- [Exercise]: It is required that all of the data be written out exactly.

- [Records drawn from a dataset]:
━━━━━━━━

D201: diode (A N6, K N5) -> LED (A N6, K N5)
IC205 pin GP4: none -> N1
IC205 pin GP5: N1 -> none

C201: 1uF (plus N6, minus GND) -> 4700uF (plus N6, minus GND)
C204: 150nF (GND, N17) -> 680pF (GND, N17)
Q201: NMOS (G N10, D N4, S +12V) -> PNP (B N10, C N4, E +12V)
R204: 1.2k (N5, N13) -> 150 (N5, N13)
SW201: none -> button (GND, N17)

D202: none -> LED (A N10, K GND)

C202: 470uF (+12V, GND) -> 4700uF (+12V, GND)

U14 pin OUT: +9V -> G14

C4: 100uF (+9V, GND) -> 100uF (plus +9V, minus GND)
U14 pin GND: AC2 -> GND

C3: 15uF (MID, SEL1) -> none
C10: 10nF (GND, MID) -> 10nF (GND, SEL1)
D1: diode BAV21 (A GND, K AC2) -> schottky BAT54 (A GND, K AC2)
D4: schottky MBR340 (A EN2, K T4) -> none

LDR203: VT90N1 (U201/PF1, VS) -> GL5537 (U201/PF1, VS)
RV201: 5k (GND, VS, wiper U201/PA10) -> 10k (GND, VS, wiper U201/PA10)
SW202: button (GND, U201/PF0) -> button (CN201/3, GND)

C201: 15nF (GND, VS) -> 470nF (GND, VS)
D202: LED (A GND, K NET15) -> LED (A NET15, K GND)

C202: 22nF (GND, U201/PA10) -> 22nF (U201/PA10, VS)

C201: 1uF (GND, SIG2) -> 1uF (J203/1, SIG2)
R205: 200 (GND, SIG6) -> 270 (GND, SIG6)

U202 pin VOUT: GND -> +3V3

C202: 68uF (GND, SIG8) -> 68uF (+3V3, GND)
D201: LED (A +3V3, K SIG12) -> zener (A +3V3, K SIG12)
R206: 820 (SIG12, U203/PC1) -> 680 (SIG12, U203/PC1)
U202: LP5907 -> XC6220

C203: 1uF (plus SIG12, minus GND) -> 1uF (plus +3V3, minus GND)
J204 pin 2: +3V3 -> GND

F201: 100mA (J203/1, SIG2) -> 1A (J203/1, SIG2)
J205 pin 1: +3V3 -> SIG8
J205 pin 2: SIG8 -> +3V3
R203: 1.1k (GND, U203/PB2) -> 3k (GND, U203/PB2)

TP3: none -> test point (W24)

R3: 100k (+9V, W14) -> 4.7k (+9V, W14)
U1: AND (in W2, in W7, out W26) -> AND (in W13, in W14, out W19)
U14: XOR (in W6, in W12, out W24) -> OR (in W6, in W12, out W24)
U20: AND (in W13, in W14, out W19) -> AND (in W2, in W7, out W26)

━━━━━━━━

- [Response]:
D201: diode (A N6, K N5) -> LED (A N6, K N5)
IC205 pin GP4: none -> N1
IC205 pin GP5: N1 -> none

C201: 1uF (plus N6, minus GND) -> 4700uF (plus N6, minus GND)
C204: 150nF (GND, N17) -> 680pF (GND, N17)
Q201: NMOS (G N10, D N4, S +12V) -> PNP (B N10, C N4, E +12V)
R204: 1.2k (N5, N13) -> 150 (N5, N13)
SW201: none -> button (GND, N17)

D202: none -> LED (A N10, K GND)

C202: 470uF (+12V, GND) -> 4700uF (+12V, GND)

U14 pin OUT: +9V -> G14

C4: 100uF (+9V, GND) -> 100uF (plus +9V, minus GND)
U14 pin GND: AC2 -> GND

C3: 15uF (MID, SEL1) -> none
C10: 10nF (GND, MID) -> 10nF (GND, SEL1)
D1: diode BAV21 (A GND, K AC2) -> schottky BAT54 (A GND, K AC2)
D4: schottky MBR340 (A EN2, K T4) -> none

LDR203: VT90N1 (U201/PF1, VS) -> GL5537 (U201/PF1, VS)
RV201: 5k (GND, VS, wiper U201/PA10) -> 10k (GND, VS, wiper U201/PA10)
SW202: button (GND, U201/PF0) -> button (CN201/3, GND)

C201: 15nF (GND, VS) -> 470nF (GND, VS)
D202: LED (A GND, K NET15) -> LED (A NET15, K GND)

C202: 22nF (GND, U201/PA10) -> 22nF (U201/PA10, VS)

C201: 1uF (GND, SIG2) -> 1uF (J203/1, SIG2)
R205: 200 (GND, SIG6) -> 270 (GND, SIG6)

U202 pin VOUT: GND -> +3V3

C202: 68uF (GND, SIG8) -> 68uF (+3V3, GND)
D201: LED (A +3V3, K SIG12) -> zener (A +3V3, K SIG12)
R206: 820 (SIG12, U203/PC1) -> 680 (SIG12, U203/PC1)
U202: LP5907 -> XC6220

C203: 1uF (plus SIG12, minus GND) -> 1uF (plus +3V3, minus GND)
J204 pin 2: +3V3 -> GND

F201: 100mA (J203/1, SIG2) -> 1A (J203/1, SIG2)
J205 pin 1: +3V3 -> SIG8
J205 pin 2: SIG8 -> +3V3
R203: 1.1k (GND, U203/PB2) -> 3k (GND, U203/PB2)

TP3: none -> test point (W24)

R3: 100k (+9V, W14) -> 4.7k (+9V, W14)
U1: AND (in W2, in W7, out W26) -> AND (in W13, in W14, out W19)
U14: XOR (in W6, in W12, out W24) -> OR (in W6, in W12, out W24)
U20: AND (in W13, in W14, out W19) -> AND (in W2, in W7, out W26)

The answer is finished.